#### EXERCISE DETAILS
Below are the entries; output exactly the lines from the one containing "STEPPER2 pin IN4: GP15 -> GP13" through the final line, inclusive.

#### INFORMATION

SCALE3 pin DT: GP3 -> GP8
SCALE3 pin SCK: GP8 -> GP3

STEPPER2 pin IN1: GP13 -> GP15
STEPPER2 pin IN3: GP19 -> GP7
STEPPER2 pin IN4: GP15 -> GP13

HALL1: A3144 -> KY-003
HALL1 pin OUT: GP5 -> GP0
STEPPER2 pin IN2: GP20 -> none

#### SOLUTION TO THIS EXERCISE
STEPPER2 pin IN4: GP15 -> GP13

HALL1: A3144 -> KY-003
HALL1 pin OUT: GP5 -> GP0
STEPPER2 pin IN2: GP20 -> none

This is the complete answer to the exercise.